WHAT NEEDS TO BE DONE: Beneath this sentence is a listing. Return its lines from the one containing "black arrow: (155, 100)" through the last, exactly, and omit the pictures.
Segment Open
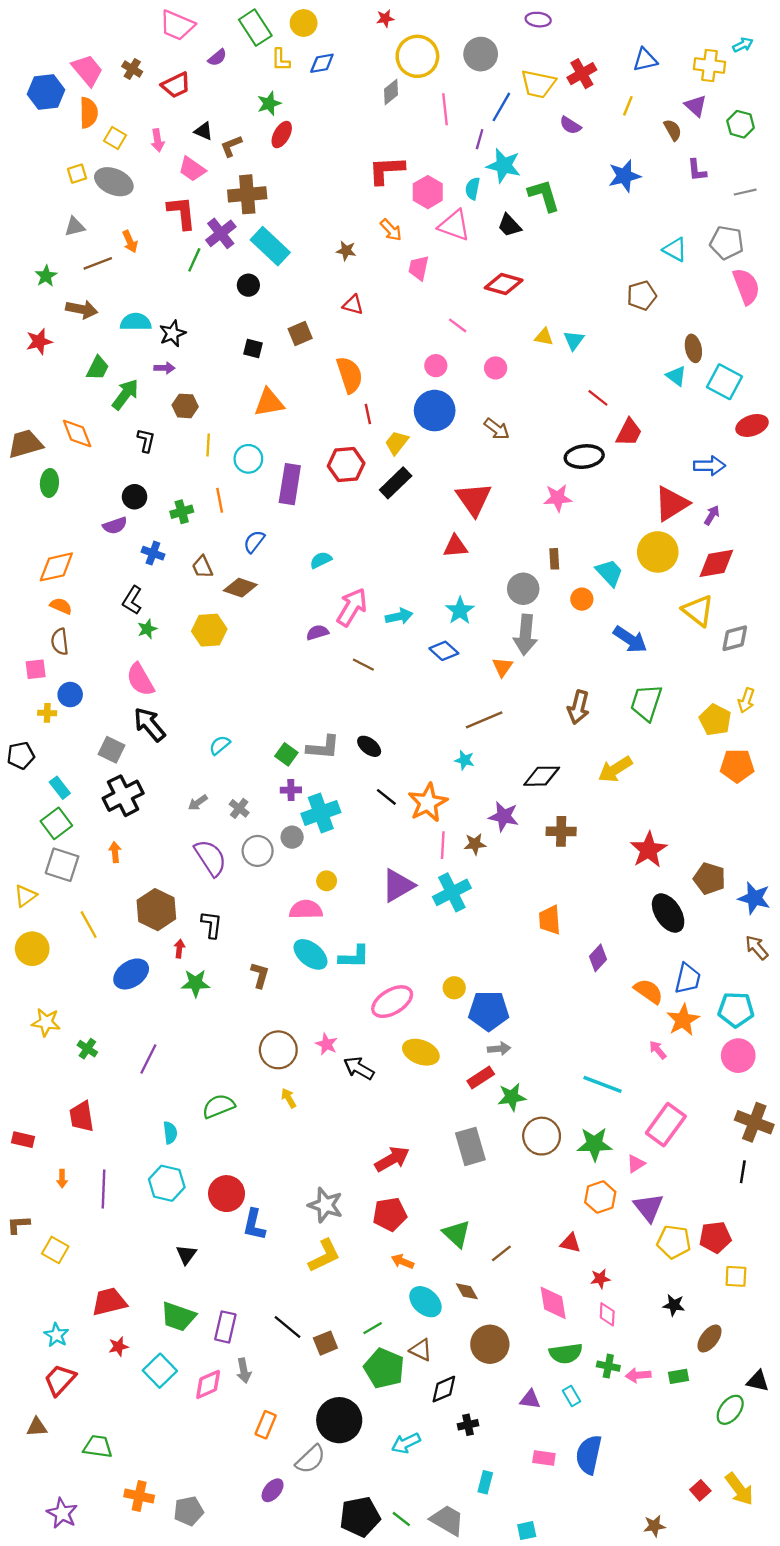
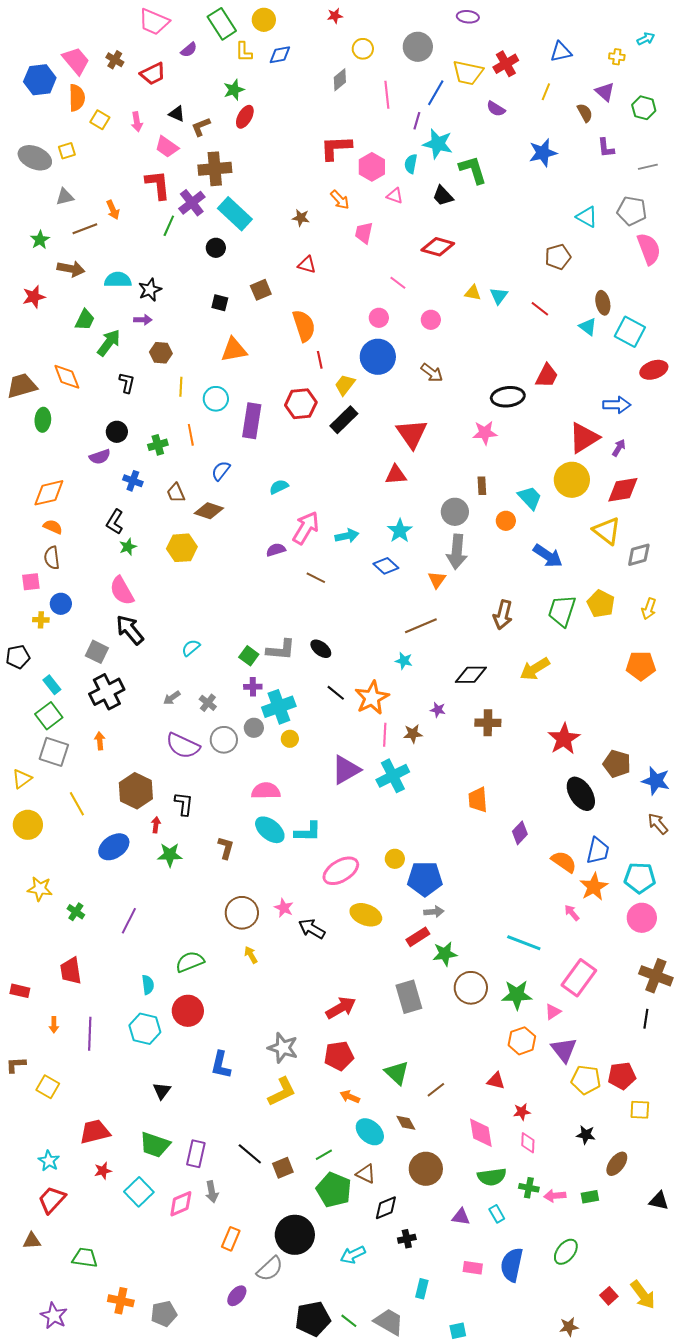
yellow circle: (417, 56) -> (363, 49), size x0.6
yellow cross: (709, 66) -> (617, 57), size x0.6
gray ellipse: (114, 182) -> (35, 158), moved
pink triangle: (454, 225) -> (395, 196), size x0.6
red line: (598, 398) -> (540, 309), moved
yellow pentagon: (715, 720) -> (601, 604), moved
purple star: (504, 816) -> (438, 710), size x0.6
purple semicircle: (210, 858) -> (183, 746), turned 148
yellow circle: (327, 881) -> (290, 739), moved
red circle: (227, 1194) -> (188, 1011), moved
green ellipse: (730, 1410) -> (566, 1252), moved

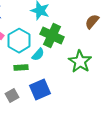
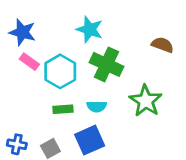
brown semicircle: (92, 22) -> (162, 45), turned 70
cyan semicircle: (38, 54) -> (97, 106), moved, turned 48

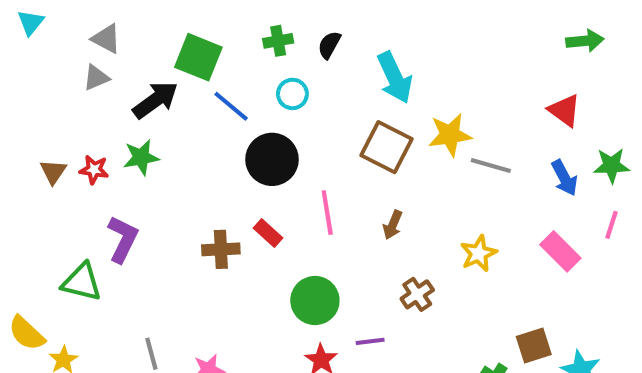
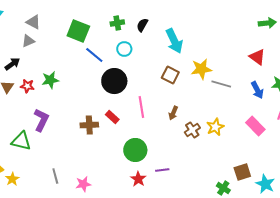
black arrow: (155, 100) -> (12, 64), moved, size x0.7
brown square: (387, 147) -> (170, 75), size x0.7
brown cross: (417, 294) -> (192, 130), moved

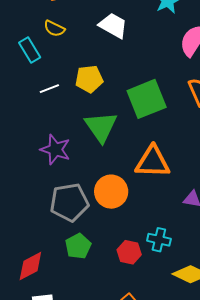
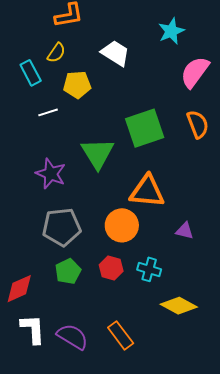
yellow semicircle: (54, 29) -> (56, 53), turned -85
yellow pentagon: (89, 79) -> (77, 85), moved
orange circle: (111, 192) -> (122, 225), moved
red hexagon: (129, 252) -> (111, 268), moved

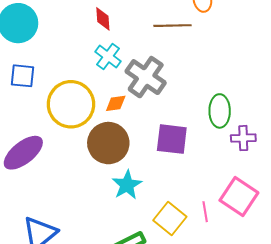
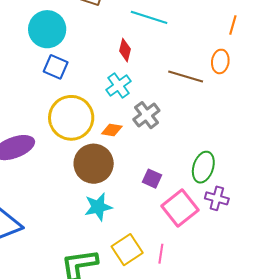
blue square: (22, 76) -> (56, 67), moved
gray cross: (146, 77) -> (146, 115), size x0.7
purple square: (172, 139) -> (152, 179), size x0.6
pink square: (239, 197) -> (180, 208), moved

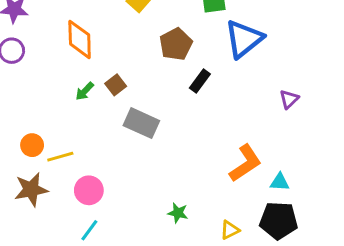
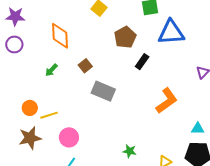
Segment Closed
EXERCISE ANSWER:
black arrow: (155, 100) -> (12, 64), moved, size x0.7
brown square: (387, 147) -> (170, 75), size x0.7
brown cross: (417, 294) -> (192, 130), moved

yellow semicircle: (54, 29) -> (56, 53), turned -85
yellow pentagon: (89, 79) -> (77, 85), moved
orange circle: (111, 192) -> (122, 225), moved
red hexagon: (129, 252) -> (111, 268), moved

blue square: (22, 76) -> (56, 67), moved
gray cross: (146, 77) -> (146, 115), size x0.7
purple square: (172, 139) -> (152, 179), size x0.6
pink square: (239, 197) -> (180, 208), moved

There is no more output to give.